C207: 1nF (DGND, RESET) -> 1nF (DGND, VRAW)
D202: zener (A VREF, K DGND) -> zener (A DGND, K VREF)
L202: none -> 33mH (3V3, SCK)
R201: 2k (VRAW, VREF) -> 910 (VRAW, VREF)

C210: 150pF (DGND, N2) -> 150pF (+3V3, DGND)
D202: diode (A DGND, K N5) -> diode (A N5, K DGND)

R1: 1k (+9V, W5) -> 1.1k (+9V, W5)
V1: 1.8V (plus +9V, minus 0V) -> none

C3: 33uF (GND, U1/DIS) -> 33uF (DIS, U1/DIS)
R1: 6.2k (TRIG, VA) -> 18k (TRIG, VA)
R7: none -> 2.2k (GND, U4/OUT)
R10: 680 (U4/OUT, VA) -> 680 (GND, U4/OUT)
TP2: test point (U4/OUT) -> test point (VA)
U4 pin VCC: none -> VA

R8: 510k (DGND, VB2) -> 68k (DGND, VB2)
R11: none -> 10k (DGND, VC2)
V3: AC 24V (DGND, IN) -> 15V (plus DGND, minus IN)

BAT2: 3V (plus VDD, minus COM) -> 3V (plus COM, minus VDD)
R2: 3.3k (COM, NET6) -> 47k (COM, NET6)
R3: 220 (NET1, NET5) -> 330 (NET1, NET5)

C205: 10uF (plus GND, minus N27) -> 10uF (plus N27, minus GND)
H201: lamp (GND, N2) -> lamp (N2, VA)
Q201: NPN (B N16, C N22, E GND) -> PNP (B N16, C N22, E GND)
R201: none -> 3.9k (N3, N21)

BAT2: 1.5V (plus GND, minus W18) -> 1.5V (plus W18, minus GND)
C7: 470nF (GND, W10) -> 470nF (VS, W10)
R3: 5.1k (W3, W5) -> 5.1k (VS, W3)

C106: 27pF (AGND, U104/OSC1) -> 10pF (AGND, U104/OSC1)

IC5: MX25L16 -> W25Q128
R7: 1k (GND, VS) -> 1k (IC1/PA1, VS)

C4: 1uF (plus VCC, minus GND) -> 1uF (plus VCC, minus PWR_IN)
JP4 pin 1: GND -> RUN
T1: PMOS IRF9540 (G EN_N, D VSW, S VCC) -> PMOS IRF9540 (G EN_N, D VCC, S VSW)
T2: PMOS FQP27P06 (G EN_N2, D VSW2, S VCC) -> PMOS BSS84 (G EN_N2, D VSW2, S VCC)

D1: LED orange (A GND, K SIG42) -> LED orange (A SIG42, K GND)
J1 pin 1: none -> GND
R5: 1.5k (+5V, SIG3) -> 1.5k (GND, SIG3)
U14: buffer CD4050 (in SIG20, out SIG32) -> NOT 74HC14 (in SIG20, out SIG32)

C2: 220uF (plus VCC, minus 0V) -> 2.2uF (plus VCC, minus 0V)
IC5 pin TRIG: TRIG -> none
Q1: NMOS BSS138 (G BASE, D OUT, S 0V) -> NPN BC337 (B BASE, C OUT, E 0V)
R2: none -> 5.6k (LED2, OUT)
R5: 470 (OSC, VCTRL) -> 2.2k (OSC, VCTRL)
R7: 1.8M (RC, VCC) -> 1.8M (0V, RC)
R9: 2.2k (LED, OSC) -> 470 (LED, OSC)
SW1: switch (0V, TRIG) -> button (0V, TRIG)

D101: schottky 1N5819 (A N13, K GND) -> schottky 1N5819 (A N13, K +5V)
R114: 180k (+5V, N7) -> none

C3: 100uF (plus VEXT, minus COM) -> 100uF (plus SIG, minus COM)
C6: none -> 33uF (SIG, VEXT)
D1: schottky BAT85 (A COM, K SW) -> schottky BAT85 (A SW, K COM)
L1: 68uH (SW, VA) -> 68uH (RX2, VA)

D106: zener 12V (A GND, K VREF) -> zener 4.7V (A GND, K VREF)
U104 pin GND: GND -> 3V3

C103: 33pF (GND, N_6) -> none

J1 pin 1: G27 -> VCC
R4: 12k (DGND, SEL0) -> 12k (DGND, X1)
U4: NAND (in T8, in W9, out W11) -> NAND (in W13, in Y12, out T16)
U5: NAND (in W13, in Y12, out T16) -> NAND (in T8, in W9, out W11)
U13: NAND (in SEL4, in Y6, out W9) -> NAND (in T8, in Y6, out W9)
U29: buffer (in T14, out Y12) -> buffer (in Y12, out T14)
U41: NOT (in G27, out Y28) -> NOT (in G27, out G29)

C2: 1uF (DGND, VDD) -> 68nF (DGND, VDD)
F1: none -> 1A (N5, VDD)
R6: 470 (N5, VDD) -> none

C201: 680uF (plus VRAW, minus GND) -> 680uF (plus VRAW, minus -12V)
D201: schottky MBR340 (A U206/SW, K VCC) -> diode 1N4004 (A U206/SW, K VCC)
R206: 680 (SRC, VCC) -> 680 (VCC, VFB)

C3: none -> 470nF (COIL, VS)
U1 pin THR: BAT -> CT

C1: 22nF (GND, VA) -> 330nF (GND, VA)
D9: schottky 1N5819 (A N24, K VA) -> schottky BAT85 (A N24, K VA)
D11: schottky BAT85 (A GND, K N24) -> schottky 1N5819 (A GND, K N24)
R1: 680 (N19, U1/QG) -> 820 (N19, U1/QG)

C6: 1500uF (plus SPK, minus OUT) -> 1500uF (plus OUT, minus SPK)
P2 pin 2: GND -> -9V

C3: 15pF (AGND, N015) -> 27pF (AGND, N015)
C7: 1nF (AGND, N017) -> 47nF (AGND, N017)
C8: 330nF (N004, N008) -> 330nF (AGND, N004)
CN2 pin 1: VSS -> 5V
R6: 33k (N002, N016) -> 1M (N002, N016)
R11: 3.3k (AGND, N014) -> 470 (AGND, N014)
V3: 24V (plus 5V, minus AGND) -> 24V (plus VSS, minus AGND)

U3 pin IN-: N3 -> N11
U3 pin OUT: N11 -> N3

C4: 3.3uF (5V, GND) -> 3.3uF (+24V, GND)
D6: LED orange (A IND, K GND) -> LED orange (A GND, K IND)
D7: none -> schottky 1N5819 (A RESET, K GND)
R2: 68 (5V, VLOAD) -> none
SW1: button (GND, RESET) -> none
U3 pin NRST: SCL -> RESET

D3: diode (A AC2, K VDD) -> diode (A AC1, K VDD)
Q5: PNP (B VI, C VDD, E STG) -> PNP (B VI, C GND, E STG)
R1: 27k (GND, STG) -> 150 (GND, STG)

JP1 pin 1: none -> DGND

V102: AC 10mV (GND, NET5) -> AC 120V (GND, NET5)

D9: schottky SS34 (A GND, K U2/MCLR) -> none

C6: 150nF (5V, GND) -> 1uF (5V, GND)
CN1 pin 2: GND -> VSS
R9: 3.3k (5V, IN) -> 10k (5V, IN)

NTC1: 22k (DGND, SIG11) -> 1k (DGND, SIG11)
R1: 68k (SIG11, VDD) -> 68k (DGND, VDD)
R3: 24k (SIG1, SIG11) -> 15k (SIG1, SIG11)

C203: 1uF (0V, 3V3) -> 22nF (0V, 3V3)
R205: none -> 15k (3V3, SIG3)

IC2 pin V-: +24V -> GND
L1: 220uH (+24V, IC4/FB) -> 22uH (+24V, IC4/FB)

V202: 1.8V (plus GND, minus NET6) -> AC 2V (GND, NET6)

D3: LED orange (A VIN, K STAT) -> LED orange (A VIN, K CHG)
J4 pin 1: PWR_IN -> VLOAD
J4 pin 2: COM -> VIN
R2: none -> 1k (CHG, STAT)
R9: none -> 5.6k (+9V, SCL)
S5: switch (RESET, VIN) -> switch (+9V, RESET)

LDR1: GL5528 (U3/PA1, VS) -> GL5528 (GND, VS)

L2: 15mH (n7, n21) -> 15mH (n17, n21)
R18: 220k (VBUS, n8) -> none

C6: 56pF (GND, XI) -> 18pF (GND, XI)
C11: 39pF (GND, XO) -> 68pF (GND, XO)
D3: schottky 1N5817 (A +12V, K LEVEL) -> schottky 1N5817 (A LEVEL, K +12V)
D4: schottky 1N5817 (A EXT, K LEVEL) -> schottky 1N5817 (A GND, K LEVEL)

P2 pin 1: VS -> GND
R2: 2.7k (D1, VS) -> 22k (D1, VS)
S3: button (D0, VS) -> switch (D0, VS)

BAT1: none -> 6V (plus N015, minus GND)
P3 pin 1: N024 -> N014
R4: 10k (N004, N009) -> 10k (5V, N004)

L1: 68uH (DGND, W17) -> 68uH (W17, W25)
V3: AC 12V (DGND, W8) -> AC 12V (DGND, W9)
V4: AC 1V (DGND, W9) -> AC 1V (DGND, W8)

--------------------------------------------------

Each line from the top of the material above through the line with "R7: none -> 2.2k (GND, U4/OUT)" must be echoed exactly, and no other line.

### PROBLEM SOLUTION
C207: 1nF (DGND, RESET) -> 1nF (DGND, VRAW)
D202: zener (A VREF, K DGND) -> zener (A DGND, K VREF)
L202: none -> 33mH (3V3, SCK)
R201: 2k (VRAW, VREF) -> 910 (VRAW, VREF)

C210: 150pF (DGND, N2) -> 150pF (+3V3, DGND)
D202: diode (A DGND, K N5) -> diode (A N5, K DGND)

R1: 1k (+9V, W5) -> 1.1k (+9V, W5)
V1: 1.8V (plus +9V, minus 0V) -> none

C3: 33uF (GND, U1/DIS) -> 33uF (DIS, U1/DIS)
R1: 6.2k (TRIG, VA) -> 18k (TRIG, VA)
R7: none -> 2.2k (GND, U4/OUT)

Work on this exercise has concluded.